_YOUR TASK_. Search the material for the string "clock", then show every line where it turns up.

_INFORMATION SHOWN_.
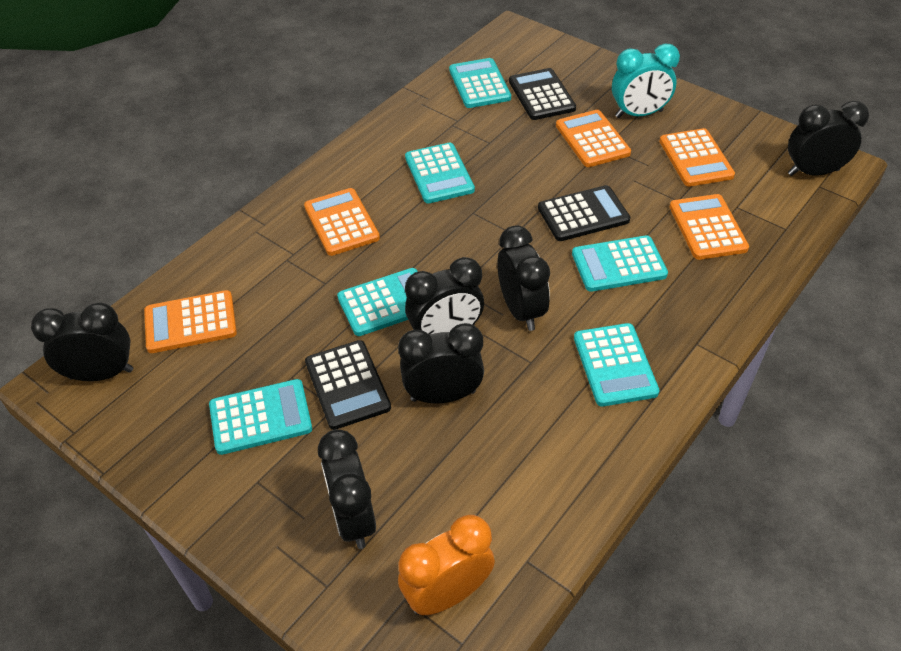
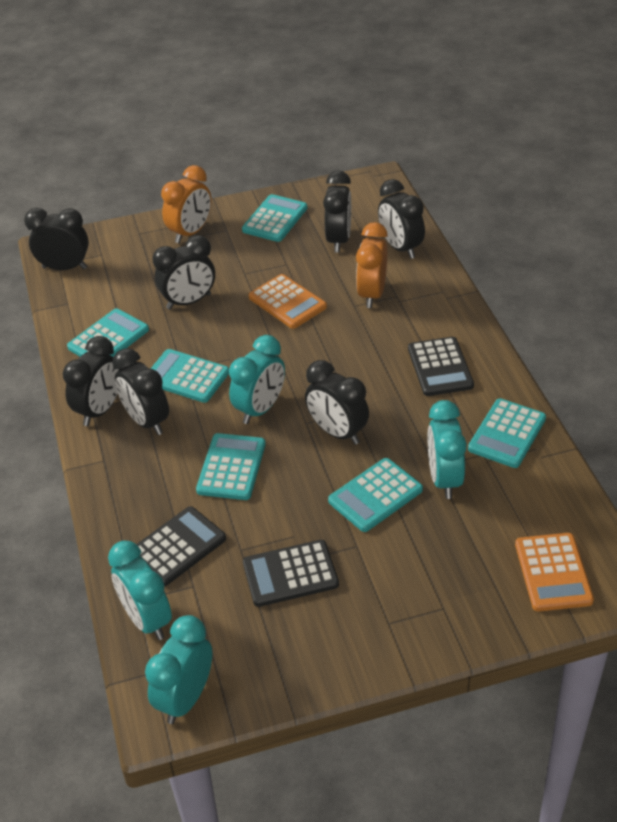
black clock: 6 -> 7
orange calculator: 5 -> 2
orange clock: 1 -> 2
turquoise clock: 1 -> 4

_ANSWER TO THIS EXERCISE_.
black clock: 6 -> 7
orange clock: 1 -> 2
turquoise clock: 1 -> 4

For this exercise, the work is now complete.